• **Dataset records**
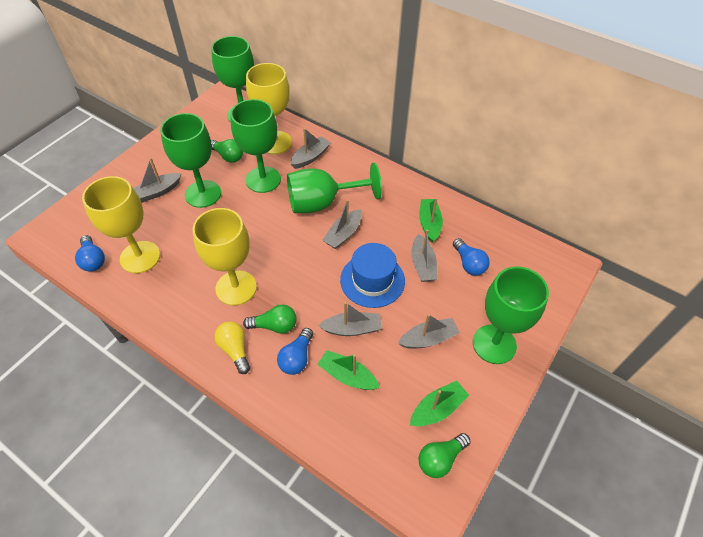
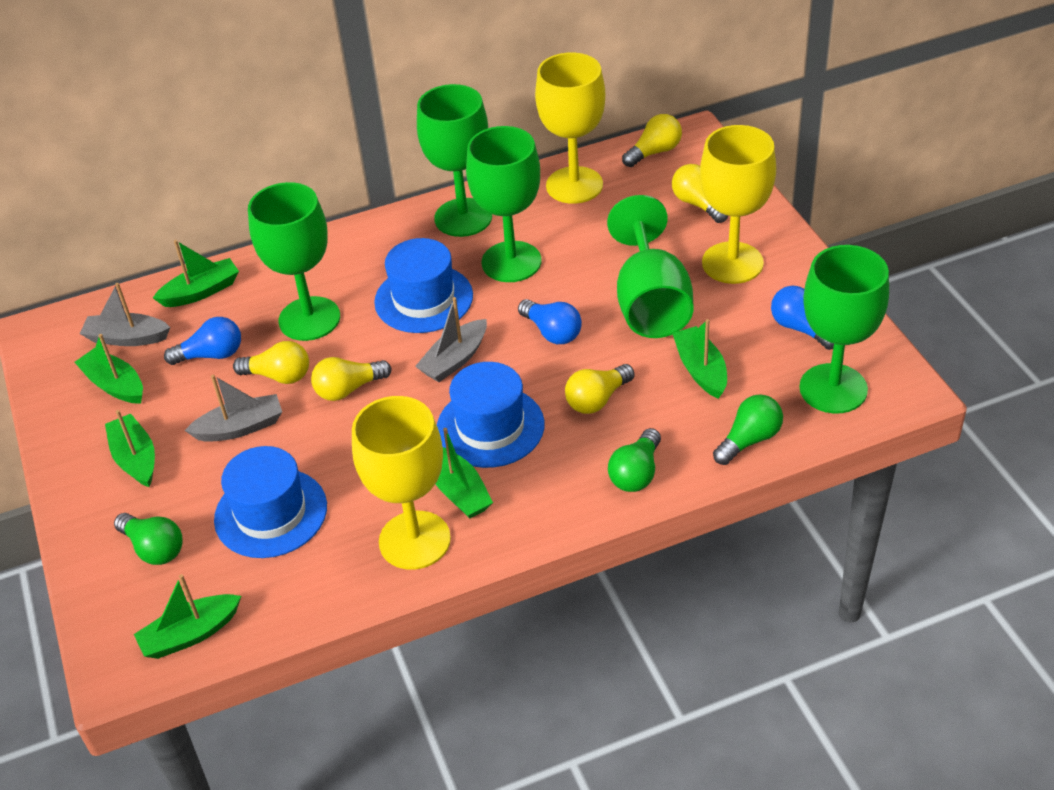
blue hat: 1 -> 3
green boat: 3 -> 6
grey boat: 6 -> 3
yellow light bulb: 1 -> 5

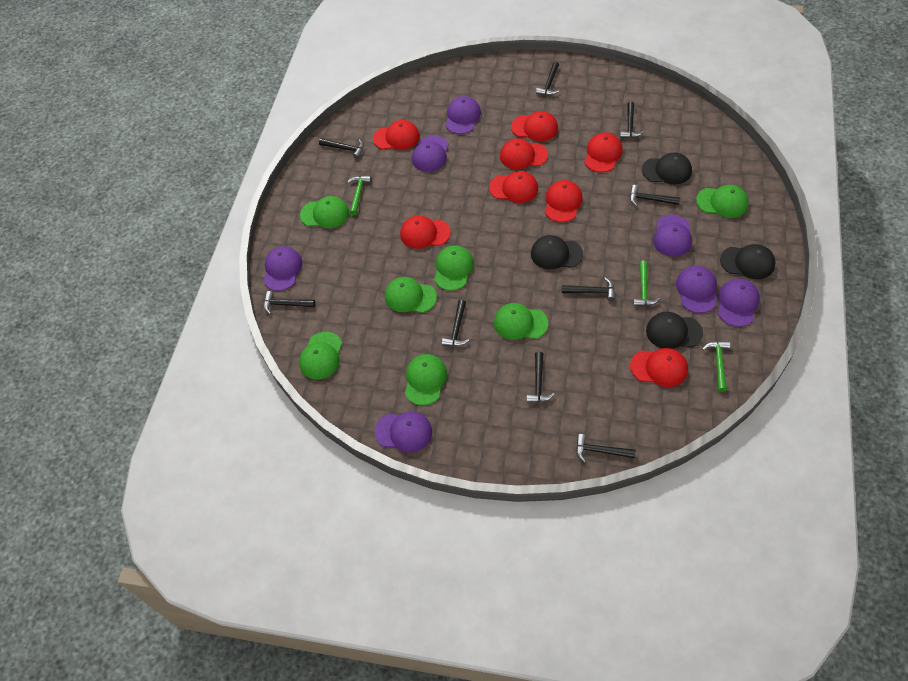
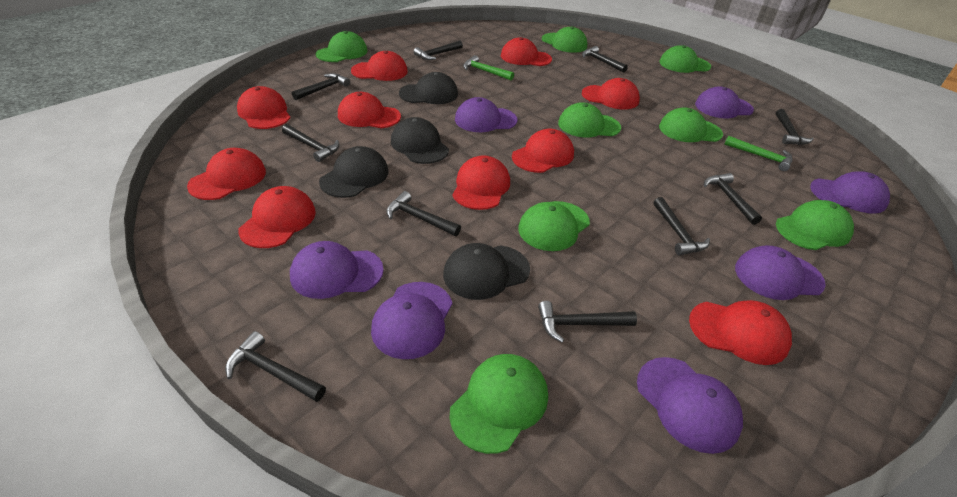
black hammer: 9 -> 10
green cap: 7 -> 8
green hammer: 3 -> 2
red cap: 8 -> 10

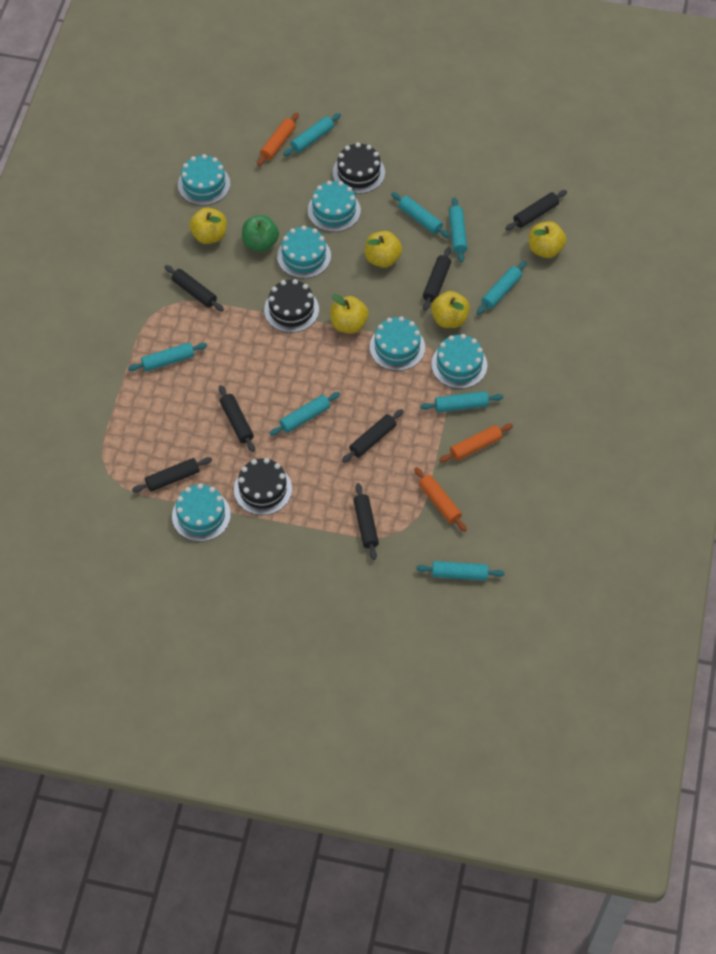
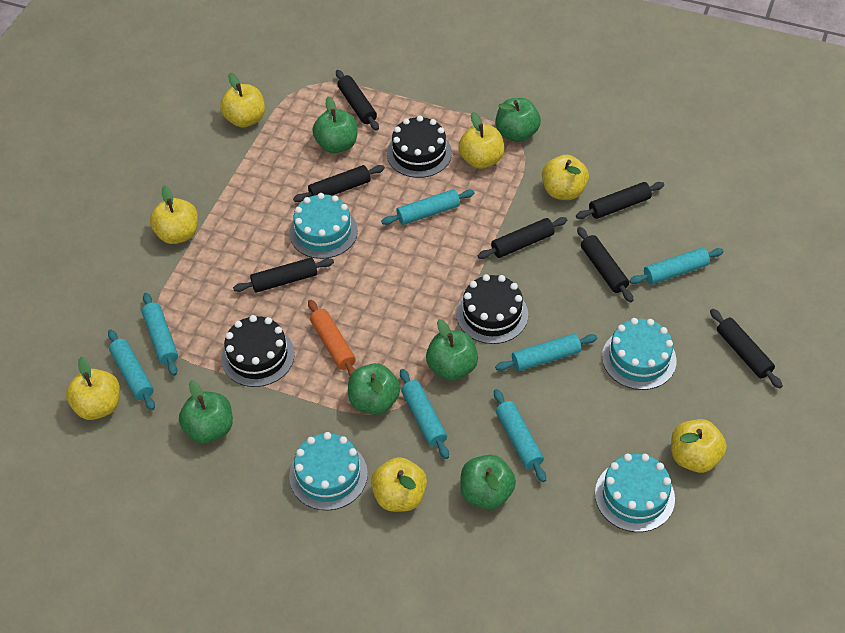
green apple: 1 -> 6
orange rolling pin: 3 -> 1
turquoise cake: 6 -> 4
turquoise rolling pin: 8 -> 7
yellow apple: 5 -> 7

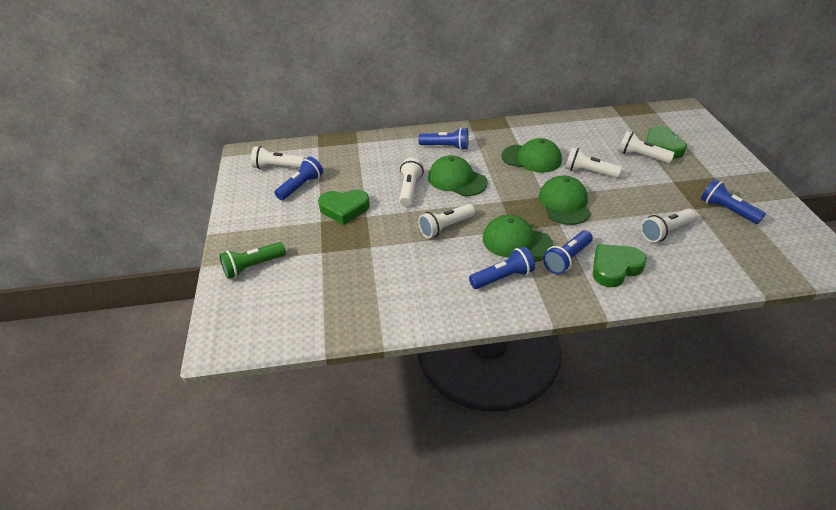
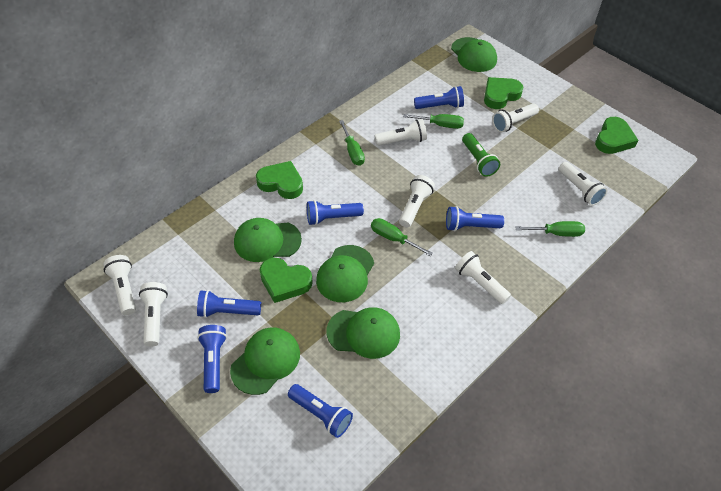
blue flashlight: 5 -> 6
green cap: 4 -> 5
green heart: 3 -> 4
green screwdriver: 0 -> 4
white flashlight: 6 -> 7

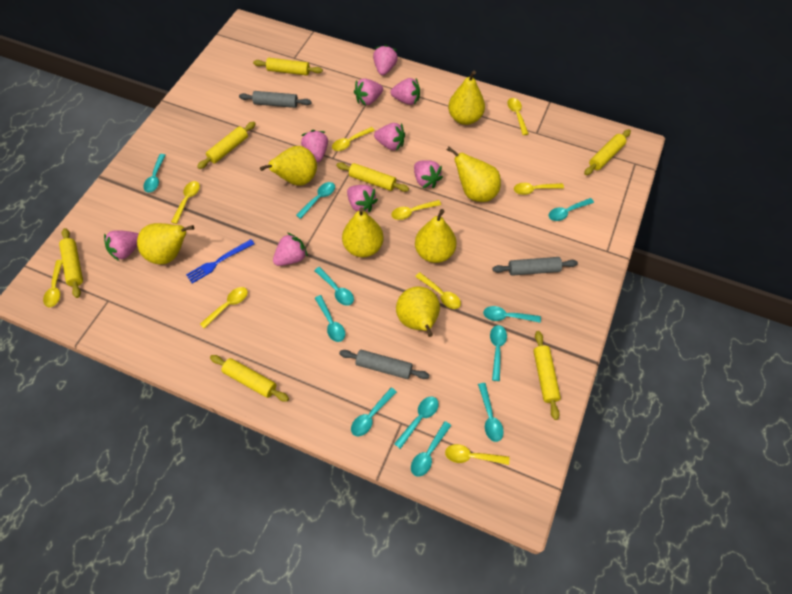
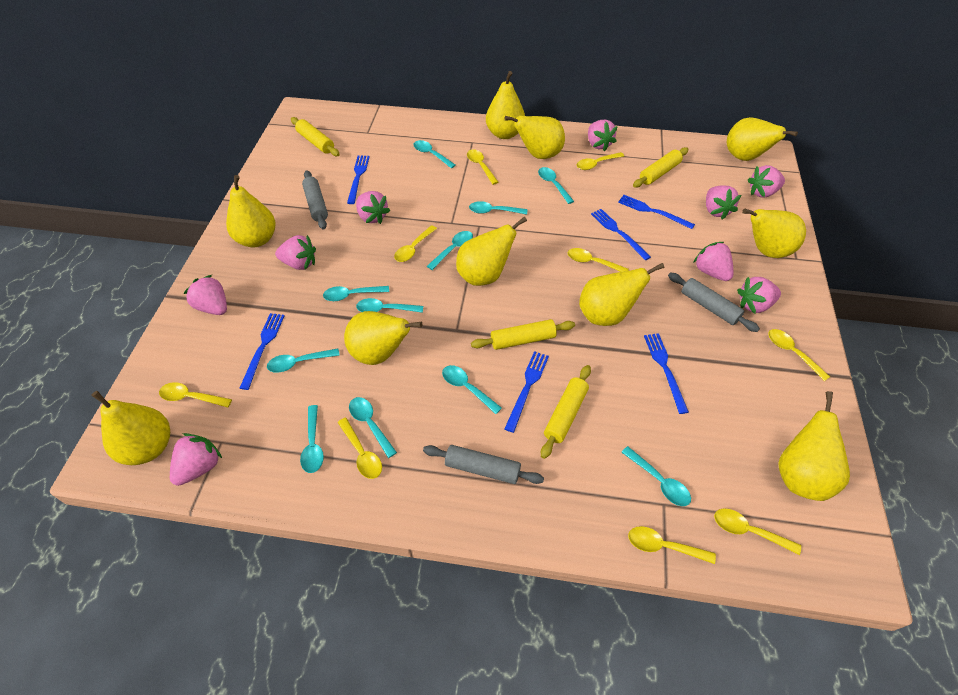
blue fork: 1 -> 6
yellow pear: 7 -> 10
yellow rolling pin: 7 -> 4

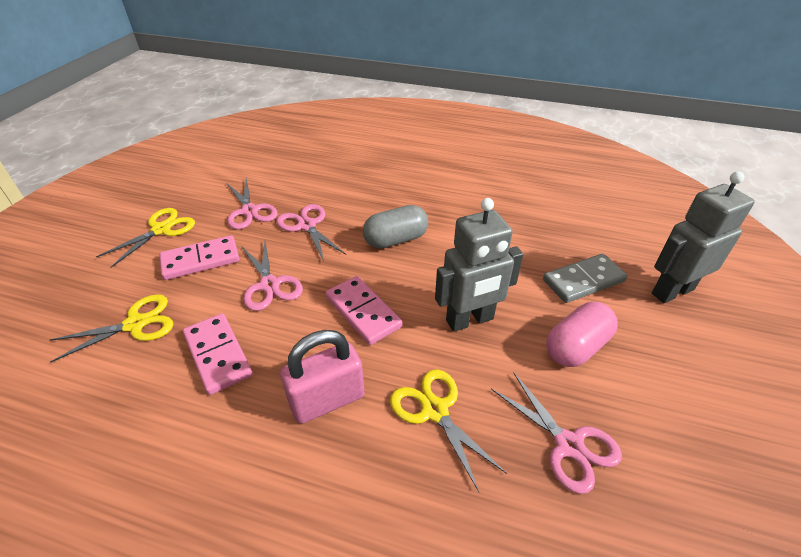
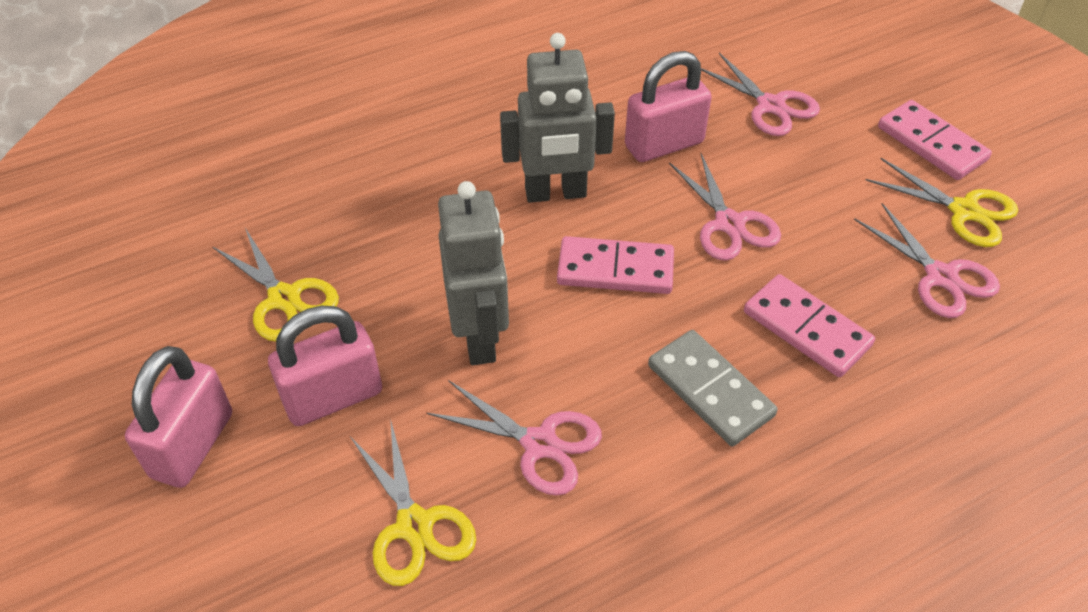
grey capsule: 1 -> 0
pink capsule: 1 -> 0
pink padlock: 1 -> 3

• **Problem statement**
Write out word for word every line from the line with "orange rolling pin: 3 -> 1" through the final line of the records, both included, skipping the pictures.

• **Response to this exercise**
orange rolling pin: 3 -> 1
turquoise cake: 6 -> 4
turquoise rolling pin: 8 -> 7
yellow apple: 5 -> 7

blue flashlight: 5 -> 6
green cap: 4 -> 5
green heart: 3 -> 4
green screwdriver: 0 -> 4
white flashlight: 6 -> 7

blue fork: 1 -> 6
yellow pear: 7 -> 10
yellow rolling pin: 7 -> 4

grey capsule: 1 -> 0
pink capsule: 1 -> 0
pink padlock: 1 -> 3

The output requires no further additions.